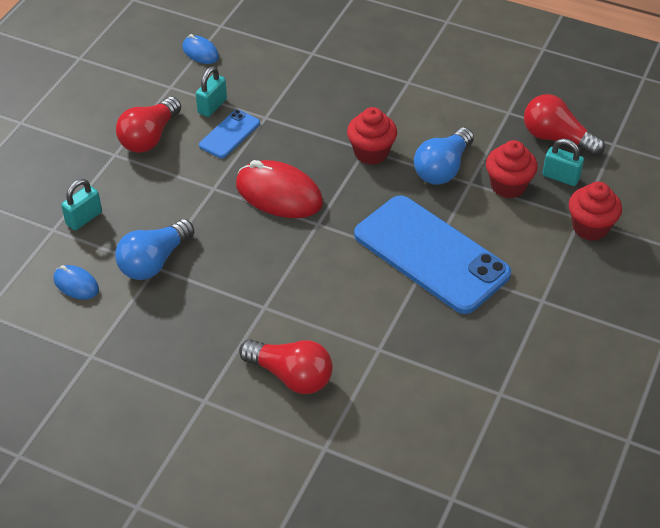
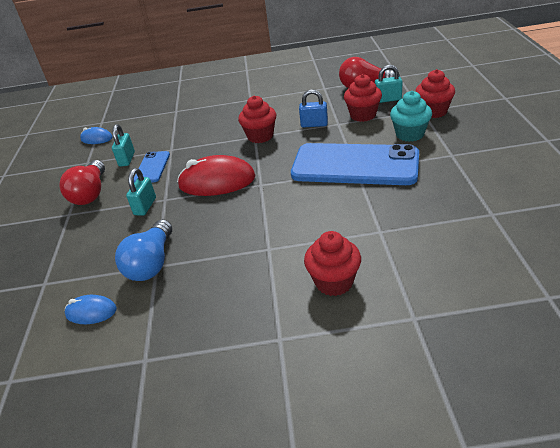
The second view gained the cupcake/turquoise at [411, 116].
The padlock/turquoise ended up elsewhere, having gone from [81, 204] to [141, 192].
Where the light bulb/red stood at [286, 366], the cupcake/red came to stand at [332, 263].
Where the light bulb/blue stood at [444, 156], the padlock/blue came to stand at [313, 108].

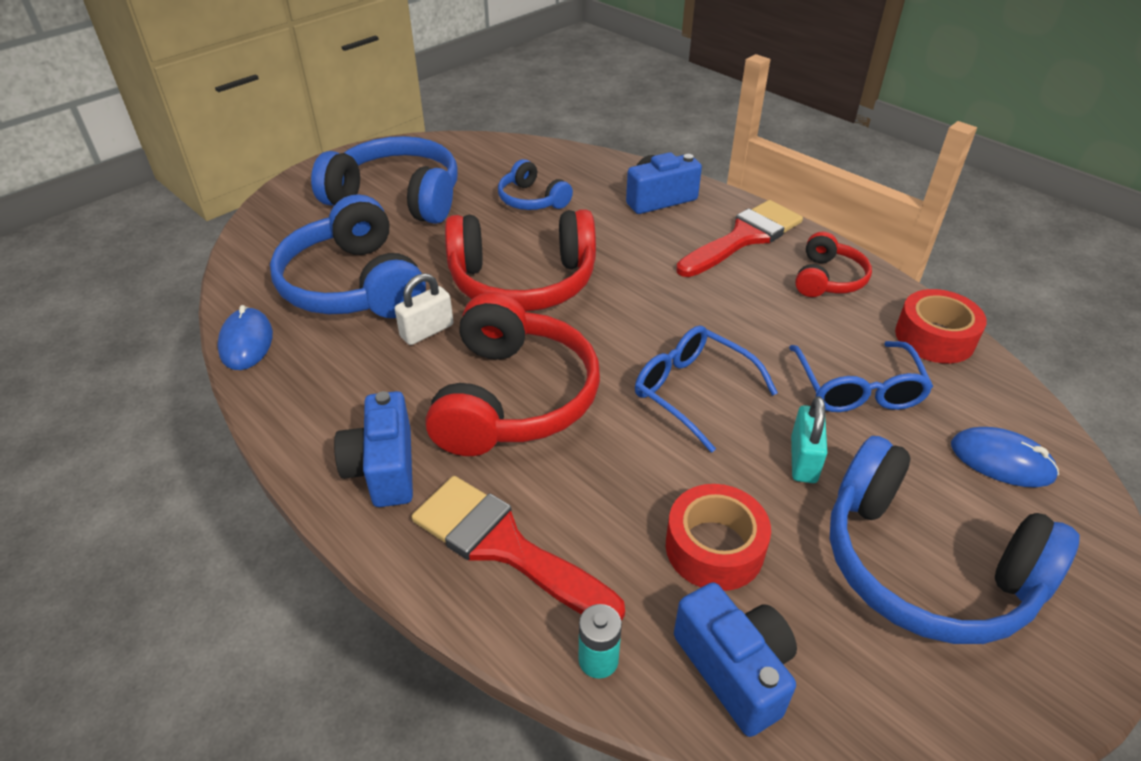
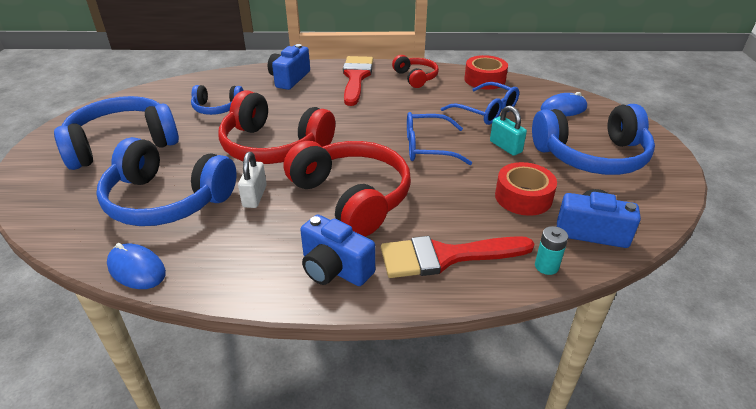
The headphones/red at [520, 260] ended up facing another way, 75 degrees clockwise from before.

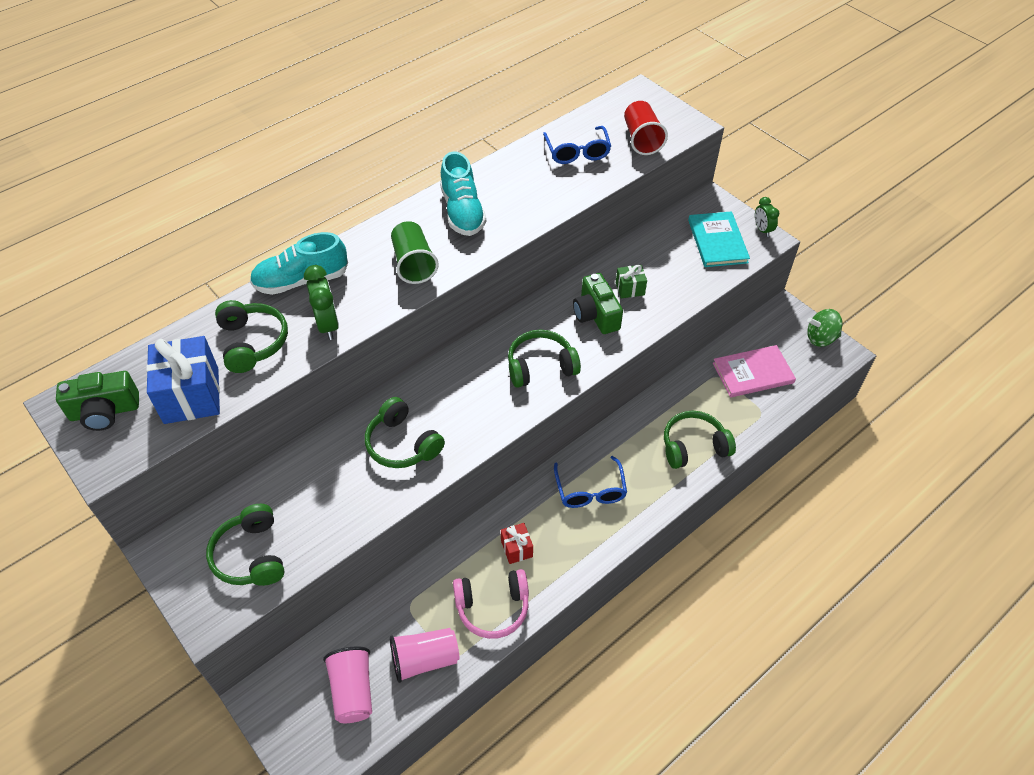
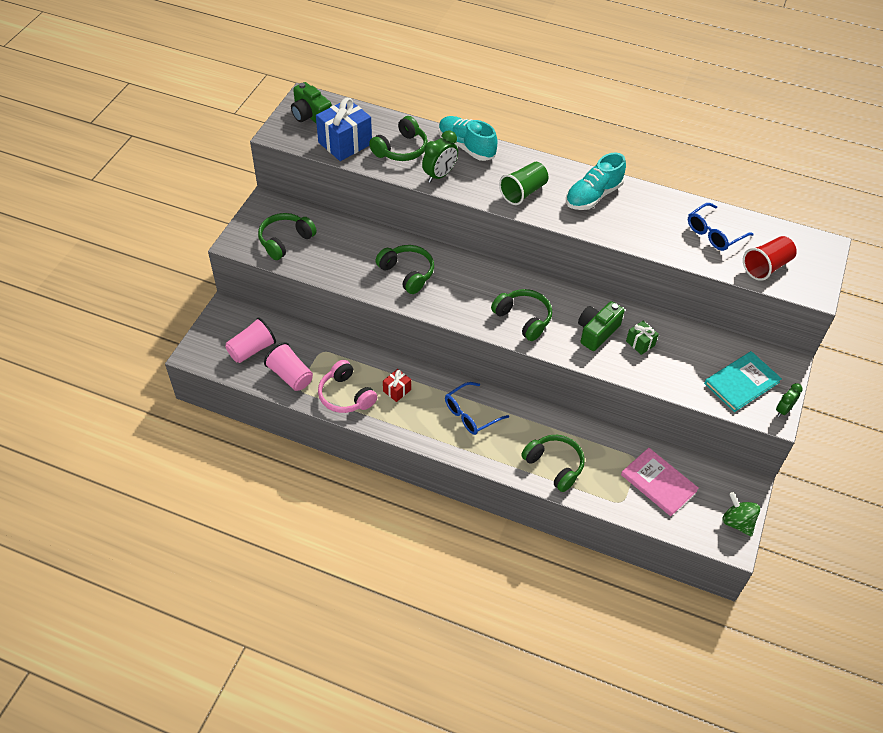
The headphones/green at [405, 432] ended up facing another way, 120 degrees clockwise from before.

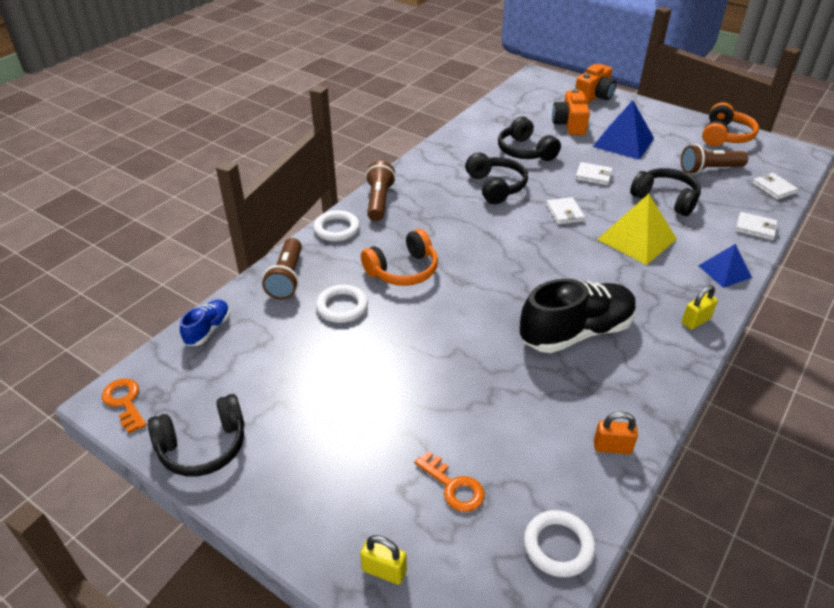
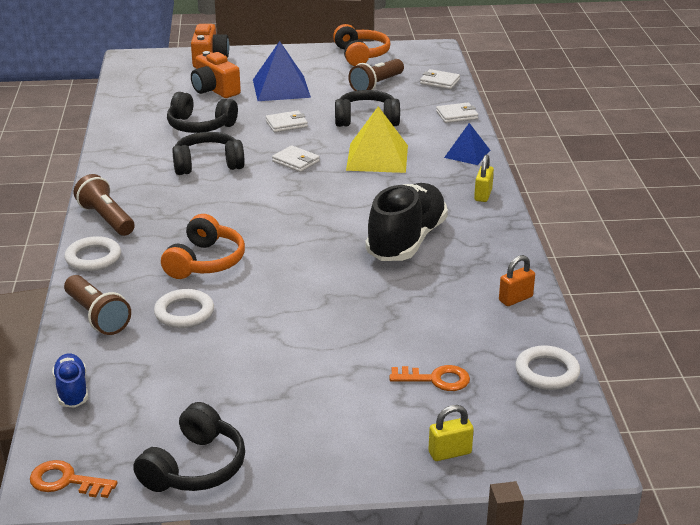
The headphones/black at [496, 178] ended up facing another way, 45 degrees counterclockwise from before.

→ What you will do
Taking the entries above, write out exactly each line from the one holding "The padlock/turquoise ended" to the one holding "Where the light bulb/blue", both included, and stop there.

→ Solution to this exercise
The padlock/turquoise ended up elsewhere, having gone from [81, 204] to [141, 192].
Where the light bulb/red stood at [286, 366], the cupcake/red came to stand at [332, 263].
Where the light bulb/blue stood at [444, 156], the padlock/blue came to stand at [313, 108].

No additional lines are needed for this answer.